(Items from a dataset)
════

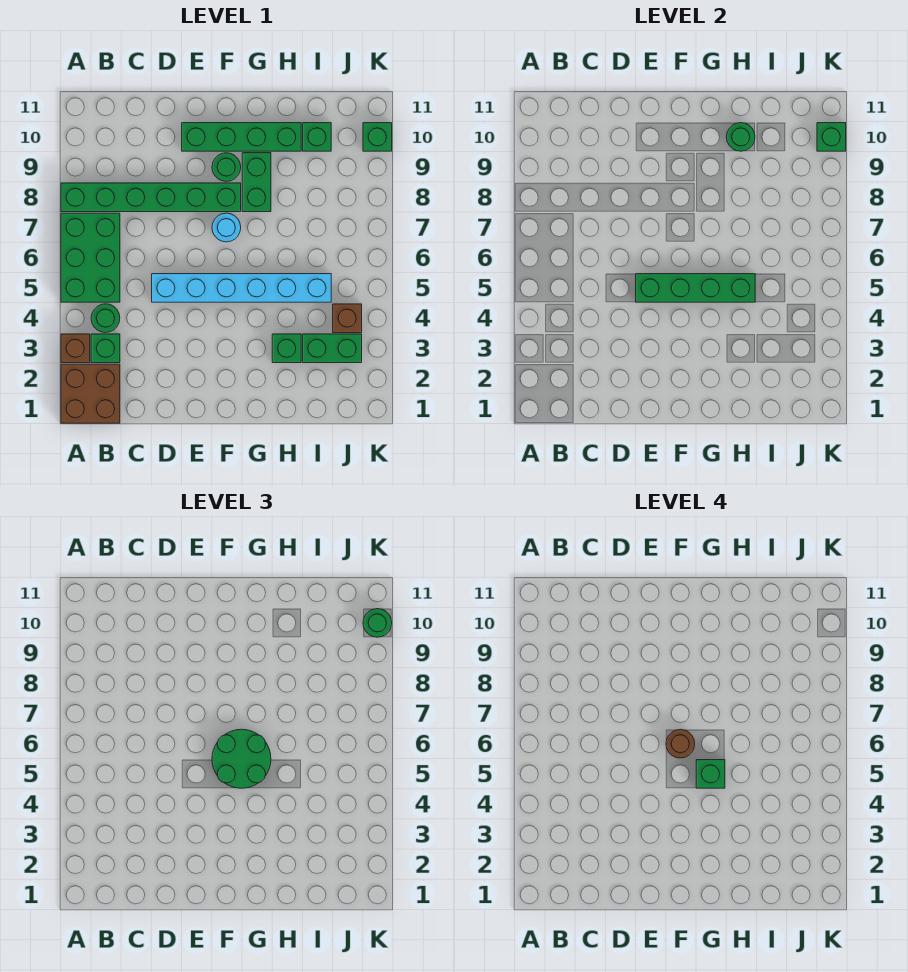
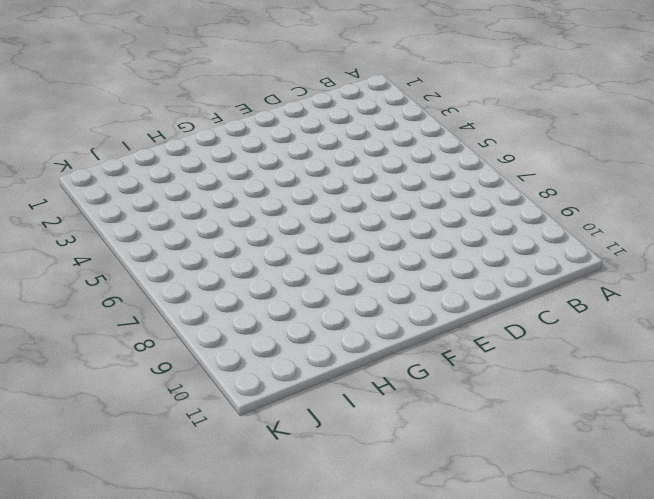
none -> brown brick A1:B2 level 1
none -> brown brick A3 level 1
none -> green brick A5:B7 level 1

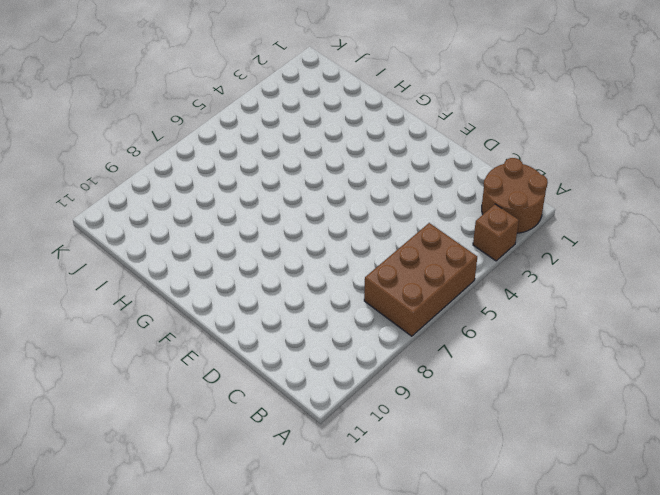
brown round brick A1:B2 level 1 -> brown brick A1:B2 level 1
brown brick A5:B7 level 1 -> green brick A5:B7 level 1
none -> green brick A8:F8 level 1
none -> green brick B3 level 1
none -> green round brick B4 level 1

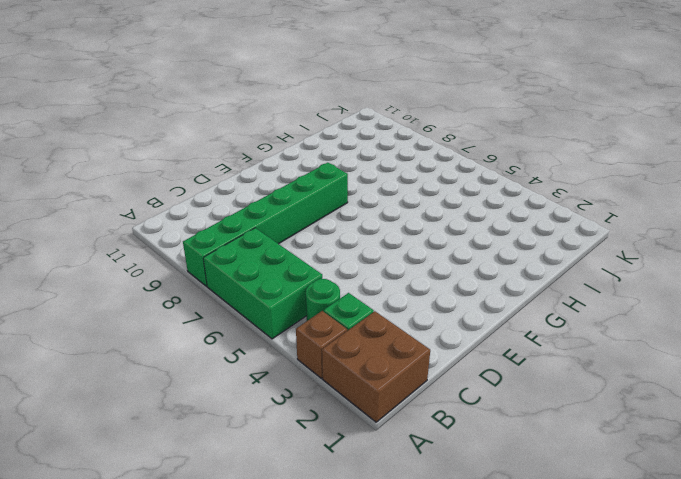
none -> cyan brick D5:I5 level 1
none -> green brick E10:H10 level 1
none -> cyan round brick F7 level 1

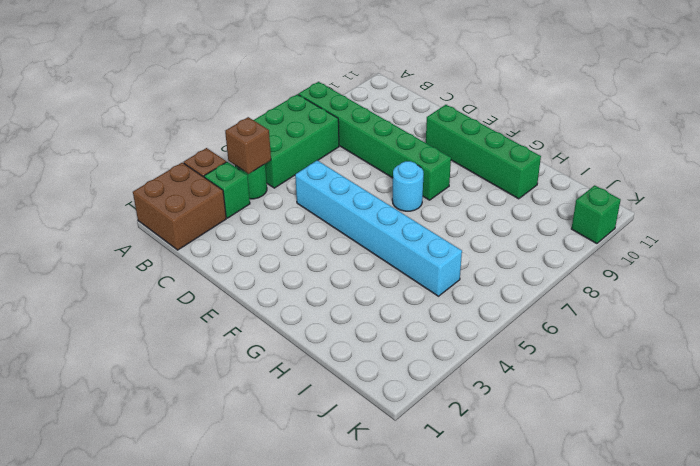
brown brick B4 level 2 -> brown brick J4 level 1
none -> green round brick F9 level 1
none -> green brick G8:G9 level 1
none -> green brick H3 level 1

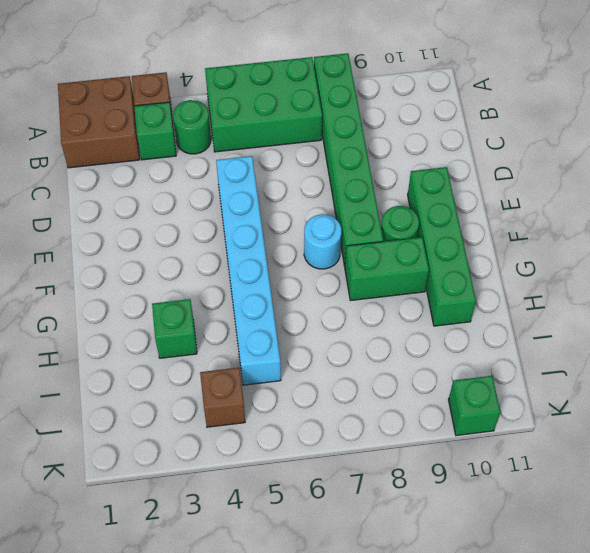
none -> green brick I3:J3 level 1
none -> green brick I10 level 1
none -> green brick E5:H5 level 2

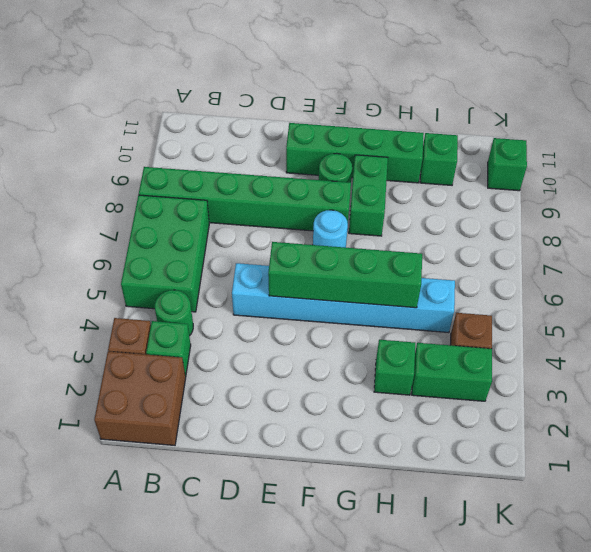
none -> green round brick H10 level 2
none -> green brick K10 level 2
none -> green round brick F5:G6 level 3

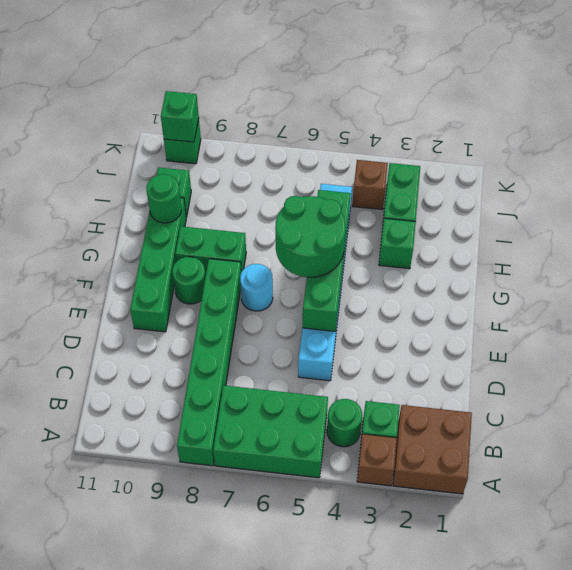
none -> green round brick K10 level 3
none -> brown round brick F6 level 4
none -> green brick G5 level 4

════

[Task prompt]:
When you reach the line containing "none -> cyan round brick F7 level 1" in the entries above, please retype it and each line after it through the last one, exactly, without the pictures.

[Solution below]:
none -> cyan round brick F7 level 1

brown brick B4 level 2 -> brown brick J4 level 1
none -> green round brick F9 level 1
none -> green brick G8:G9 level 1
none -> green brick H3 level 1

none -> green brick I3:J3 level 1
none -> green brick I10 level 1
none -> green brick E5:H5 level 2

none -> green round brick H10 level 2
none -> green brick K10 level 2
none -> green round brick F5:G6 level 3

none -> green round brick K10 level 3
none -> brown round brick F6 level 4
none -> green brick G5 level 4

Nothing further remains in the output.